* [Task requirements]:
Only a slice of the listing below is wanted. Retype the lines from the one containing "R2: 22k (+12V, SCL) -> 82k (+12V, SCL)" through the one containing "SW4: button (RESET, SCL)", exactly, both ends included.

:: Exercise materials

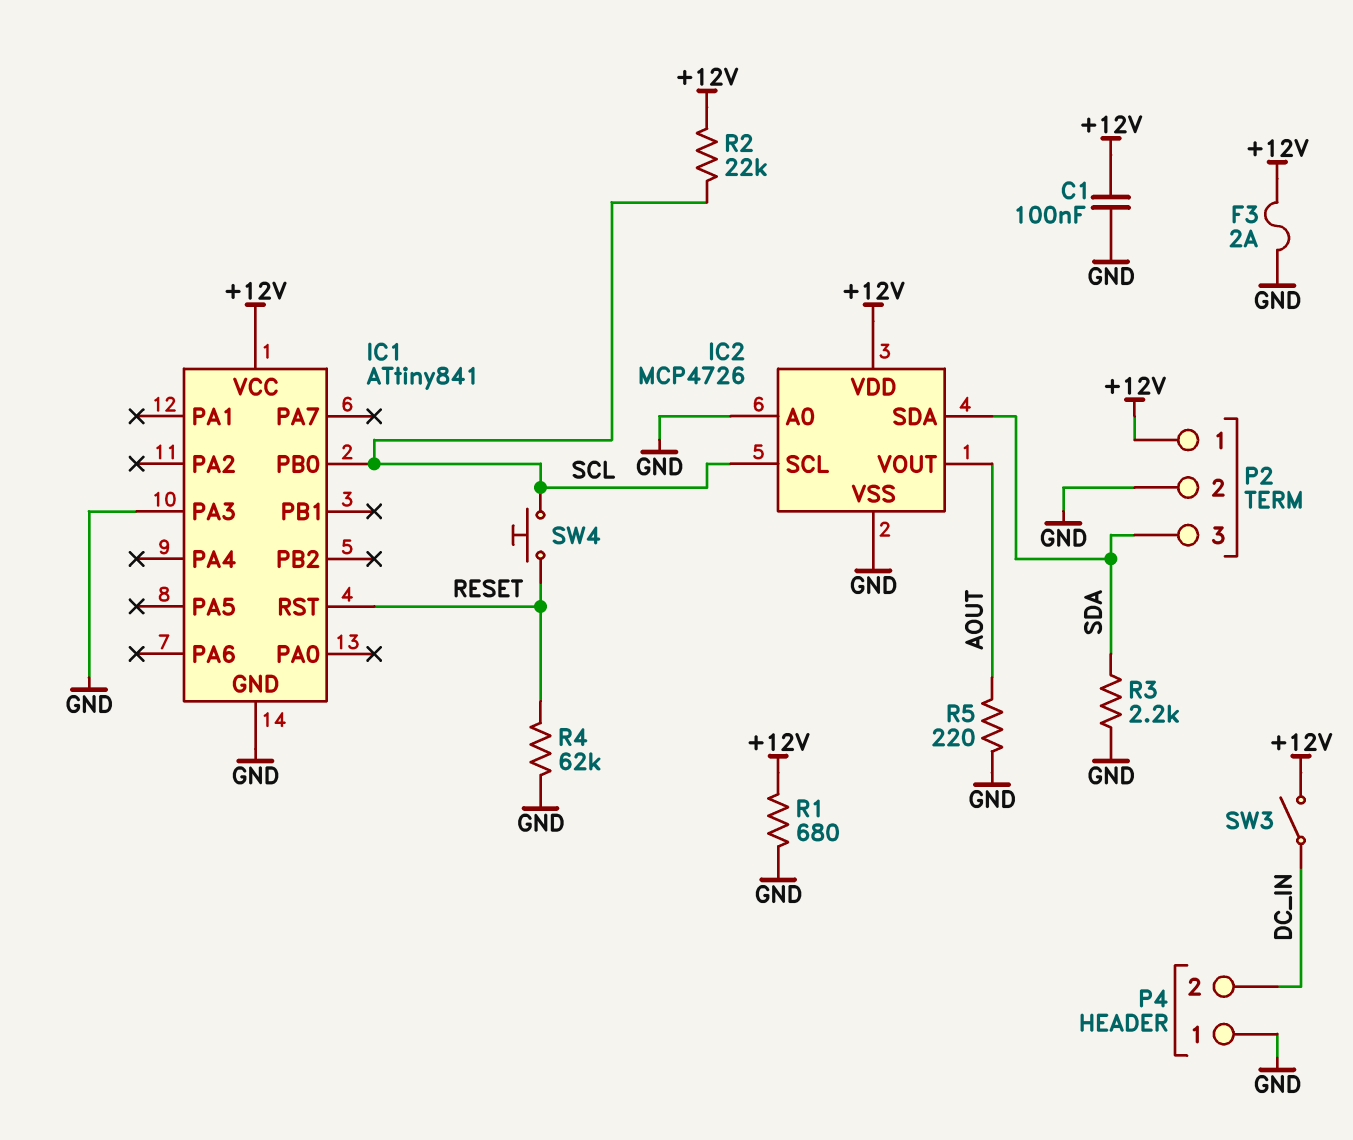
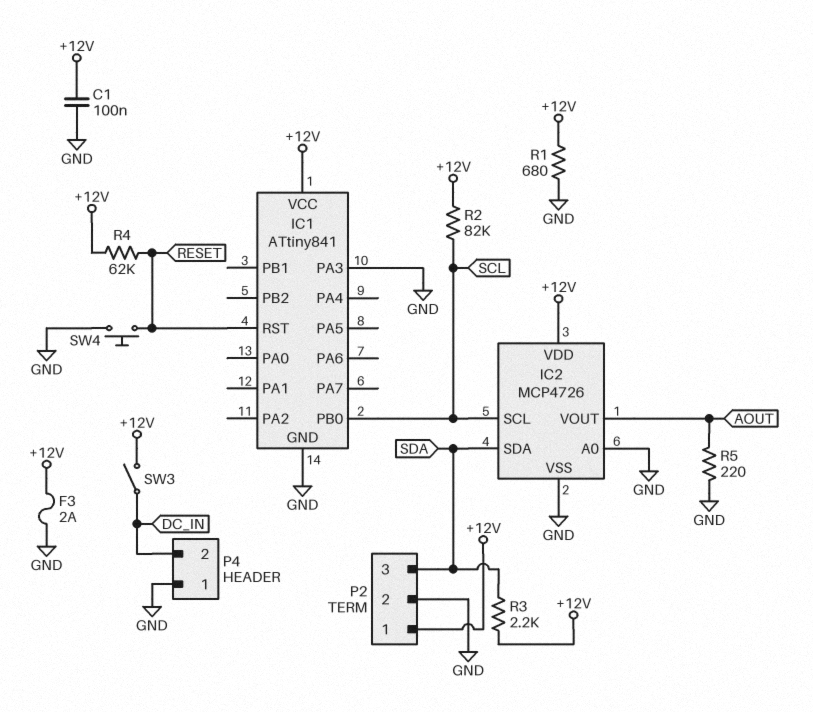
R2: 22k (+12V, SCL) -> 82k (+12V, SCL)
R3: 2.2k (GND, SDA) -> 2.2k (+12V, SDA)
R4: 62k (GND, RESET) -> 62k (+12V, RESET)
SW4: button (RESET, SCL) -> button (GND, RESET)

::::
:: Exercise materials

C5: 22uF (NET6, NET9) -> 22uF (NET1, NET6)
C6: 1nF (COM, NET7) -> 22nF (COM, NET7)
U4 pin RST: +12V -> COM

::::
:: Exercise materials

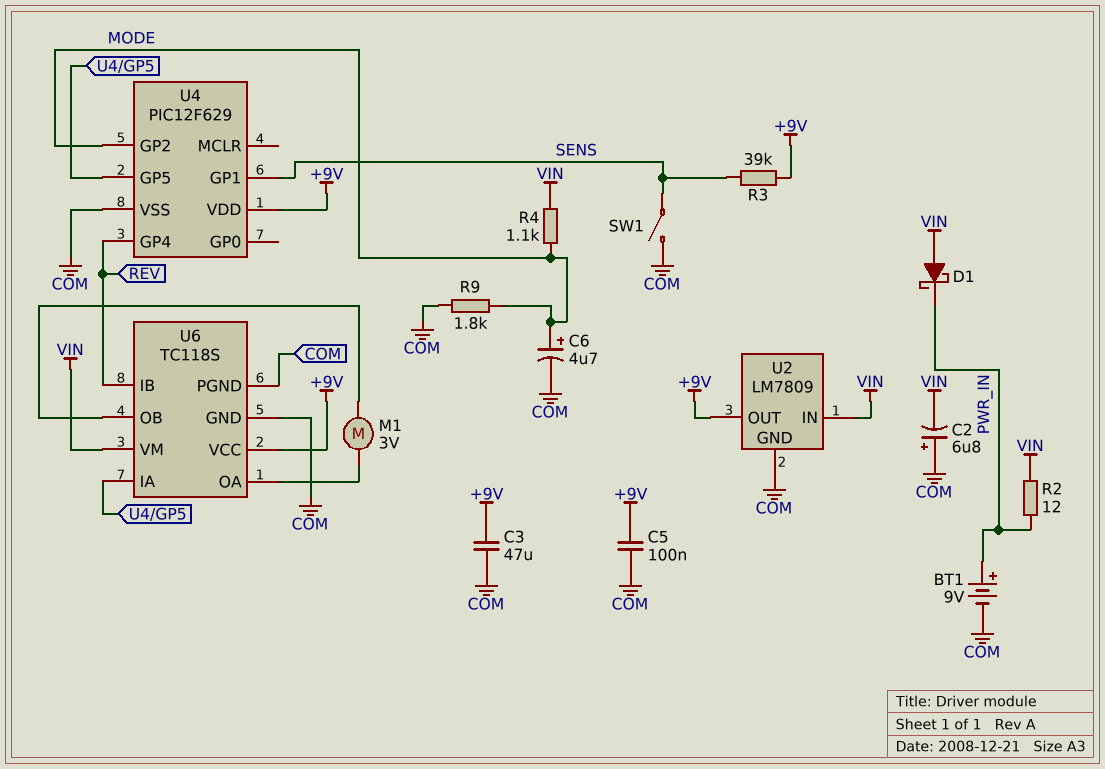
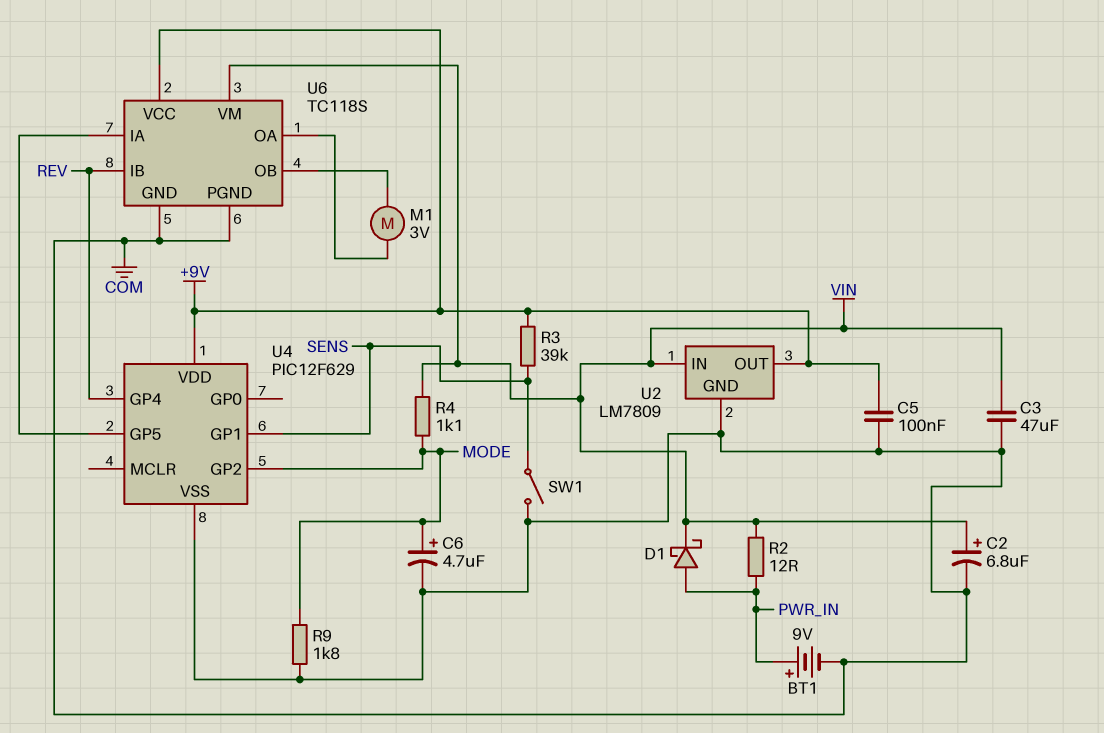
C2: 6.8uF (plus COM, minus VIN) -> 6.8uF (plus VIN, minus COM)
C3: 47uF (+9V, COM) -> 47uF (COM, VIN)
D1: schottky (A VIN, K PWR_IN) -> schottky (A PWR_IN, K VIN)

::::

* [Worked solution]:
R2: 22k (+12V, SCL) -> 82k (+12V, SCL)
R3: 2.2k (GND, SDA) -> 2.2k (+12V, SDA)
R4: 62k (GND, RESET) -> 62k (+12V, RESET)
SW4: button (RESET, SCL) -> button (GND, RESET)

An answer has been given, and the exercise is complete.